## Task prompt
What is needed is each line of the data below that holds the string "cuchara".

## Dataset content
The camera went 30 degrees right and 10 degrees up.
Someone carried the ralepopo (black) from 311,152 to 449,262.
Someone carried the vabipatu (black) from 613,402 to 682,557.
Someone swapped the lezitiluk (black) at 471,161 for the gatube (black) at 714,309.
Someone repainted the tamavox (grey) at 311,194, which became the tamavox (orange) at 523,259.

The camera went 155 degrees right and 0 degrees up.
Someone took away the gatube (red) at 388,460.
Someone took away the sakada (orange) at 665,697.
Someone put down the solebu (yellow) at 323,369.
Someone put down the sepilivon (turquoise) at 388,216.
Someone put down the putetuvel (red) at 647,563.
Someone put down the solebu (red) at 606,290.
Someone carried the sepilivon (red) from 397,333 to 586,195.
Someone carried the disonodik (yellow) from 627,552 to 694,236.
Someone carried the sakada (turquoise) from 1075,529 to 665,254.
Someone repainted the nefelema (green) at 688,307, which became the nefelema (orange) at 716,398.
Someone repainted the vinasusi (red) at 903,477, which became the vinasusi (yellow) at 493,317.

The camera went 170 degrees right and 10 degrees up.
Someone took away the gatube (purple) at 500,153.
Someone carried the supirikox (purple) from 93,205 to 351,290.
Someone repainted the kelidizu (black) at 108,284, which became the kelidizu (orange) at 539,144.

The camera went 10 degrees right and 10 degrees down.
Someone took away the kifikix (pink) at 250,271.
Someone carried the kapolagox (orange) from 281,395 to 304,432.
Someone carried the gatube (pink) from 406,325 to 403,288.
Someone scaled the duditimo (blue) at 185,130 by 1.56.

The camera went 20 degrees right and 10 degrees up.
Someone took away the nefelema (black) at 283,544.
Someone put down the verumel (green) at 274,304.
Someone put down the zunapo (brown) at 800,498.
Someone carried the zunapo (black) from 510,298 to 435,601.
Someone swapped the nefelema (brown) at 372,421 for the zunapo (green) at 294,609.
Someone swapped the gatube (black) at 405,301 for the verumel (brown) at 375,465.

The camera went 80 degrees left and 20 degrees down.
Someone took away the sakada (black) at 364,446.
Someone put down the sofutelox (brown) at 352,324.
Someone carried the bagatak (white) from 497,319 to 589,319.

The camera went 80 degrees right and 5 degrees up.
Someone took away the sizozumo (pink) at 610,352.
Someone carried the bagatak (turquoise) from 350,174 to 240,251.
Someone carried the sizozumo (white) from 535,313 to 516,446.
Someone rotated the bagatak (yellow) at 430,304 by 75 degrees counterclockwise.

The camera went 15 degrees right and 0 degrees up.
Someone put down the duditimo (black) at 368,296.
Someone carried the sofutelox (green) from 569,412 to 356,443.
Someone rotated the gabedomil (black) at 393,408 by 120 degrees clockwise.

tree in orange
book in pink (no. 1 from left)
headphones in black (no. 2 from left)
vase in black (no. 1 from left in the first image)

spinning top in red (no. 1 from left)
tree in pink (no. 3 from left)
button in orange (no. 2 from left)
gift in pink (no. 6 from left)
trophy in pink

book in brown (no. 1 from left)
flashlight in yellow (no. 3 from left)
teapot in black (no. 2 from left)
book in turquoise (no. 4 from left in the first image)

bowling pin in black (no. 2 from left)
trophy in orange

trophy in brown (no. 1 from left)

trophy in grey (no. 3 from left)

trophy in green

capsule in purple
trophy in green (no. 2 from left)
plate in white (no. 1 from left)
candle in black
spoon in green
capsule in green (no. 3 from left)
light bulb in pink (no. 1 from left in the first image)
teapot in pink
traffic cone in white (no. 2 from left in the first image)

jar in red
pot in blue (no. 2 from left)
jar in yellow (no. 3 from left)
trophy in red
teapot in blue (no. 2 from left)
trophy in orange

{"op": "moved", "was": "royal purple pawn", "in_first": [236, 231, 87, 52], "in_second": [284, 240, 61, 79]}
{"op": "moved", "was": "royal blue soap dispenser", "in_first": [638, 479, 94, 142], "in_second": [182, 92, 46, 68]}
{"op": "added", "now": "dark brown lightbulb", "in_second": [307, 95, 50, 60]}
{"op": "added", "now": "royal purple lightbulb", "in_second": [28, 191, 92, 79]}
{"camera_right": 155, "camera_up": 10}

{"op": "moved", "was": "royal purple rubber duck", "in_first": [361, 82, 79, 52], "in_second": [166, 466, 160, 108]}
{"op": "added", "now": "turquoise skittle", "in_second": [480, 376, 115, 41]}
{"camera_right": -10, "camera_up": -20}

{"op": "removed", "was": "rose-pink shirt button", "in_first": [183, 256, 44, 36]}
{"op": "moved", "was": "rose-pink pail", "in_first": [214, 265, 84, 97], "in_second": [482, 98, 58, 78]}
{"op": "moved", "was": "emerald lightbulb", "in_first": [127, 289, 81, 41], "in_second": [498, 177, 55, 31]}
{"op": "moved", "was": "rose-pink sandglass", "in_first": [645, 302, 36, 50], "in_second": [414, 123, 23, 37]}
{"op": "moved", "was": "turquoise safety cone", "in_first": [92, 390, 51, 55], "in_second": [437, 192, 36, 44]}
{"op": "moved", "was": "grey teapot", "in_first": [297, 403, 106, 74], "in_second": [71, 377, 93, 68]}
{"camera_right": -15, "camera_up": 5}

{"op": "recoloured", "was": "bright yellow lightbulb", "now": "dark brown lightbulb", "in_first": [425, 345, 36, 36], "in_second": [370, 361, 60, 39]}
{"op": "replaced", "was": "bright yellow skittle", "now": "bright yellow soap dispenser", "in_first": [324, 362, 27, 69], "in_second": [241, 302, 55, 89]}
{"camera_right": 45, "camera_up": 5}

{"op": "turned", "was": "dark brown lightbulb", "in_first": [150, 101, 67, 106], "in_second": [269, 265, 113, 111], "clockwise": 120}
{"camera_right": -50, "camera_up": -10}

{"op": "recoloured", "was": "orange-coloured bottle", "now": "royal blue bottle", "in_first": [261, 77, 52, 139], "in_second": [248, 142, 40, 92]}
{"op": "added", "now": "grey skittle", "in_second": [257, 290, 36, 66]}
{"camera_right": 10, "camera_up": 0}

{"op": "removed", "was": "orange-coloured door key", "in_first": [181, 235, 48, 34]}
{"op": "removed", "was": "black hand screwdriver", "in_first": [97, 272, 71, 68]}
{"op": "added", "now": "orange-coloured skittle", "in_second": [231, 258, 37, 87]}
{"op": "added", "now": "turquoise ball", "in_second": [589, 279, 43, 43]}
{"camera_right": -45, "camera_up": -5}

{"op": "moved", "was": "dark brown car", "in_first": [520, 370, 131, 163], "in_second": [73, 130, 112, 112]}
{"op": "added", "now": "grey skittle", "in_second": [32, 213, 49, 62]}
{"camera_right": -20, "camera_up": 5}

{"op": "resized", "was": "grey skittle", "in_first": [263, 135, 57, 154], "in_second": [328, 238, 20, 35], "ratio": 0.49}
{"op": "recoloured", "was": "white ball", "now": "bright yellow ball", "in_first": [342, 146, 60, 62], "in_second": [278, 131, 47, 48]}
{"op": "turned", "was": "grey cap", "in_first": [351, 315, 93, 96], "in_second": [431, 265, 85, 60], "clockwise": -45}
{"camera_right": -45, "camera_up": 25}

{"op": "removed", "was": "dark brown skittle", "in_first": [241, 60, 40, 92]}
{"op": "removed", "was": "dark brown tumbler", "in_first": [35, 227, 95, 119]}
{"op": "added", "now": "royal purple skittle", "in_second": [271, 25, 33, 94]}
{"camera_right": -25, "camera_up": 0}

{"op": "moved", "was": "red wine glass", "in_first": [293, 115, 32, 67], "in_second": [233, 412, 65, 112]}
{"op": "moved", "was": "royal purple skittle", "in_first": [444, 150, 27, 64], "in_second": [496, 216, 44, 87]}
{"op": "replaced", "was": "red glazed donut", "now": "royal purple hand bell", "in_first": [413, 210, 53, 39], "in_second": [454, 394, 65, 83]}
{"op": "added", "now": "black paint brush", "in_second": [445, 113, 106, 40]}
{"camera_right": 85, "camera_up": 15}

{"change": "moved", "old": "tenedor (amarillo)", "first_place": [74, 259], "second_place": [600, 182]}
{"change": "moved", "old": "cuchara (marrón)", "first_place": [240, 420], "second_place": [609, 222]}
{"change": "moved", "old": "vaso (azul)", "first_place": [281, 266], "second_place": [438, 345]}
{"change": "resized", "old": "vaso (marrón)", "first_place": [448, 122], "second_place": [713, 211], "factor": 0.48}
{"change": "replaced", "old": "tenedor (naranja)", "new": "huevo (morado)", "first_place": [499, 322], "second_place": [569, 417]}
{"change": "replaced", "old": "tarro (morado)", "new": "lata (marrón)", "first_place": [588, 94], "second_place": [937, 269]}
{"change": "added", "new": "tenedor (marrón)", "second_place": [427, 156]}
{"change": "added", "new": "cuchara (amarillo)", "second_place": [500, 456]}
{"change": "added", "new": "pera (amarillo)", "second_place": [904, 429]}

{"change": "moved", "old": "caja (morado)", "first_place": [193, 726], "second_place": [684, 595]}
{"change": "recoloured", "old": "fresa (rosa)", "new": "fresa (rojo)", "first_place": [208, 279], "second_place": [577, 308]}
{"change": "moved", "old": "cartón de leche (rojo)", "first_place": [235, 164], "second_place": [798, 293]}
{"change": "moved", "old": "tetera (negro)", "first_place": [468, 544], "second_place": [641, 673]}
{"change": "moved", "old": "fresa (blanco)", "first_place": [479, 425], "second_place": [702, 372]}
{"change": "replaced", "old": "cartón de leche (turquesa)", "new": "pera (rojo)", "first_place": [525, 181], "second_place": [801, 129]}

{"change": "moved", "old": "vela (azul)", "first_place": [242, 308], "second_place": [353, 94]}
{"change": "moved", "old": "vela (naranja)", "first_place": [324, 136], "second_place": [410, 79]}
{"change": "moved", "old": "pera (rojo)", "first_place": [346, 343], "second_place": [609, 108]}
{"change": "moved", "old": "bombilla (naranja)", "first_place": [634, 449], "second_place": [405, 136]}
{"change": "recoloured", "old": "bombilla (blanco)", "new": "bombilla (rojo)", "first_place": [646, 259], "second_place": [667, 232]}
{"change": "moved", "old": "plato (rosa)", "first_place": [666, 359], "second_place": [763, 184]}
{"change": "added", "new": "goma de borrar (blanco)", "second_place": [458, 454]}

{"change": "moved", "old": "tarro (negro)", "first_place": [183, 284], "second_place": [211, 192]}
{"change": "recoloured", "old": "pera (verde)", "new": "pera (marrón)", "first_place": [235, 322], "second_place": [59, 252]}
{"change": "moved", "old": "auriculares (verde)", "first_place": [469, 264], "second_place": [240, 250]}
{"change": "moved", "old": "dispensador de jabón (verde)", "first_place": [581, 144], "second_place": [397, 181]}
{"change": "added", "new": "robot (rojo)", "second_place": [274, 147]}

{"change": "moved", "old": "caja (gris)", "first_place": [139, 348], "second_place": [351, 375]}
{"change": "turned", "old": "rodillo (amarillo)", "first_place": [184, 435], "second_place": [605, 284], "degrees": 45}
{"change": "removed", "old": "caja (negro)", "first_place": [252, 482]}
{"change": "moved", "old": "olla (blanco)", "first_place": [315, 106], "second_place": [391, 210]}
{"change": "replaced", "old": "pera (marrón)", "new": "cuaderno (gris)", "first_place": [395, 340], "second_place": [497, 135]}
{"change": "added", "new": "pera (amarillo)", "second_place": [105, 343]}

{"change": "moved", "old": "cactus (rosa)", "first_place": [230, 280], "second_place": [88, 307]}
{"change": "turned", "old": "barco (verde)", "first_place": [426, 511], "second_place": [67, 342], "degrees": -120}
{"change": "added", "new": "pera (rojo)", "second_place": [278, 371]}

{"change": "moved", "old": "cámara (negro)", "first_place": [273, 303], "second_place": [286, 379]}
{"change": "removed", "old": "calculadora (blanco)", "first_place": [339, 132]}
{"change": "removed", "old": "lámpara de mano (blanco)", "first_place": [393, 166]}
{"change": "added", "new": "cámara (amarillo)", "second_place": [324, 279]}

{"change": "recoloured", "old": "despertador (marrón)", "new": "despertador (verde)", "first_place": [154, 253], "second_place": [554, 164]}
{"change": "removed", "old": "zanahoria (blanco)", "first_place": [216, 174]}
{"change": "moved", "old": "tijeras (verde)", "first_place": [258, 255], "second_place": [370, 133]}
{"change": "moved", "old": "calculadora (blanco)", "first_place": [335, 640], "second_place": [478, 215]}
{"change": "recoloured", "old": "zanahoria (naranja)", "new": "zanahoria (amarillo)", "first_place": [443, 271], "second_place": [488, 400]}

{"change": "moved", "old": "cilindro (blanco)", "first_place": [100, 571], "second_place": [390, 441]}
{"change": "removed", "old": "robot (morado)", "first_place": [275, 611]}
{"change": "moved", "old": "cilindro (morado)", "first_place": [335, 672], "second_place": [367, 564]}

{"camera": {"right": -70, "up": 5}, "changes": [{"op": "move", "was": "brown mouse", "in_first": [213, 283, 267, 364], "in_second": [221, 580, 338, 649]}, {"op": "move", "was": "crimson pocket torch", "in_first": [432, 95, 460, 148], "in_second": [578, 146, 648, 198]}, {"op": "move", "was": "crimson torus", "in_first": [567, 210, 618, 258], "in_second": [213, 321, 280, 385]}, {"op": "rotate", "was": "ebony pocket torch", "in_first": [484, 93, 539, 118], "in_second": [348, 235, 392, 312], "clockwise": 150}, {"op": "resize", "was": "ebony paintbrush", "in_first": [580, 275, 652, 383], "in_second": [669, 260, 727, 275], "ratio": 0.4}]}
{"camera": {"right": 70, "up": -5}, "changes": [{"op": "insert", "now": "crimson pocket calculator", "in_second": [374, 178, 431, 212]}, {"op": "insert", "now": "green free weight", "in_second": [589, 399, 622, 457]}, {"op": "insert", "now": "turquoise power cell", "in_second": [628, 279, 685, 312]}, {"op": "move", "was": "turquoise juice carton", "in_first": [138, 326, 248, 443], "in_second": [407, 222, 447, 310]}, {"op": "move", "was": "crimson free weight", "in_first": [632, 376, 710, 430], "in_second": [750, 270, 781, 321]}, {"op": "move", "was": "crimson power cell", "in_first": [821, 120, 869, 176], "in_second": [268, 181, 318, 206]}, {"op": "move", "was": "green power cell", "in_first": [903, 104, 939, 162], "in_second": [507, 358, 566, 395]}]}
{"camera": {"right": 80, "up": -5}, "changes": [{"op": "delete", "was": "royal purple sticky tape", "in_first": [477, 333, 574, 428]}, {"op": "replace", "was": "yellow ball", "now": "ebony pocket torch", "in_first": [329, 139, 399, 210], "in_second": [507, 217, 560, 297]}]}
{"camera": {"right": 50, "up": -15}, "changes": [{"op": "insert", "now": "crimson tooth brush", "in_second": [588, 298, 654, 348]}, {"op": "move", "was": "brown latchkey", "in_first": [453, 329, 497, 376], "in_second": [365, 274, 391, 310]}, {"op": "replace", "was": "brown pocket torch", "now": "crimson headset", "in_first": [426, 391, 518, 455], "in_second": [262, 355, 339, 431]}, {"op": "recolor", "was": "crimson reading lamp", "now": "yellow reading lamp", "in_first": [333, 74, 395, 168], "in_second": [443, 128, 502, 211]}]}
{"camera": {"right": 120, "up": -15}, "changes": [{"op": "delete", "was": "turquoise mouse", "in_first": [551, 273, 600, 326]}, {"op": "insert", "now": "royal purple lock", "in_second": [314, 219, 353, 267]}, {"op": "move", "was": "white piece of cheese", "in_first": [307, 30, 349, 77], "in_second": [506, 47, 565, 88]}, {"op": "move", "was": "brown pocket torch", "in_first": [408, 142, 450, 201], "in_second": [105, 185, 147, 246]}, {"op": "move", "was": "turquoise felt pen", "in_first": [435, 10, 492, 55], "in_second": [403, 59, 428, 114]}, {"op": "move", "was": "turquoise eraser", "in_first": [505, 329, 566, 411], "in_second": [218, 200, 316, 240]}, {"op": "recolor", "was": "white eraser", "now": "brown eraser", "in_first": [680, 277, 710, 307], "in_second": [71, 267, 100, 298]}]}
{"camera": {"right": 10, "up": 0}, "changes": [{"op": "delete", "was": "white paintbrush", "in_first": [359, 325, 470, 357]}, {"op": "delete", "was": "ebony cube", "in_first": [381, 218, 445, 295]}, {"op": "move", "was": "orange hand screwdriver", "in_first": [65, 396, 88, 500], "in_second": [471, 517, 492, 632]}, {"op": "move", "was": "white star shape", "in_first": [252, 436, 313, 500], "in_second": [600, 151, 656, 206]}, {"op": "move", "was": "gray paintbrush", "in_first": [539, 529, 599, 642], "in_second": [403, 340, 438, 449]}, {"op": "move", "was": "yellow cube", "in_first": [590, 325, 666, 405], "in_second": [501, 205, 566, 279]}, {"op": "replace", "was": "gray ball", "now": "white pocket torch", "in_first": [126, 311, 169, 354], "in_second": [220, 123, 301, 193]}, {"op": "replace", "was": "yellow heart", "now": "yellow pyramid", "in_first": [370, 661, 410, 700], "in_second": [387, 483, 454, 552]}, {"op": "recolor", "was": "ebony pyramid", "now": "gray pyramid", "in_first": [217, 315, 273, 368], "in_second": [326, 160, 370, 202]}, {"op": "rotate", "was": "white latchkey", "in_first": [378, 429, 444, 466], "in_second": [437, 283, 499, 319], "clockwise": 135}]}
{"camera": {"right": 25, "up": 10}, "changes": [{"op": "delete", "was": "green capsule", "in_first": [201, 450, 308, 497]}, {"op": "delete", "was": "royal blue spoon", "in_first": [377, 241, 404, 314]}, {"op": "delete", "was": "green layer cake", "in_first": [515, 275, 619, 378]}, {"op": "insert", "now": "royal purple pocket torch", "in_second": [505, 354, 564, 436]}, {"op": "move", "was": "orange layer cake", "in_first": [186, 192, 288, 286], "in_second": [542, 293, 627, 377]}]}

## Exercise result
{"change": "moved", "old": "cuchara (marrón)", "first_place": [240, 420], "second_place": [609, 222]}
{"change": "added", "new": "cuchara (amarillo)", "second_place": [500, 456]}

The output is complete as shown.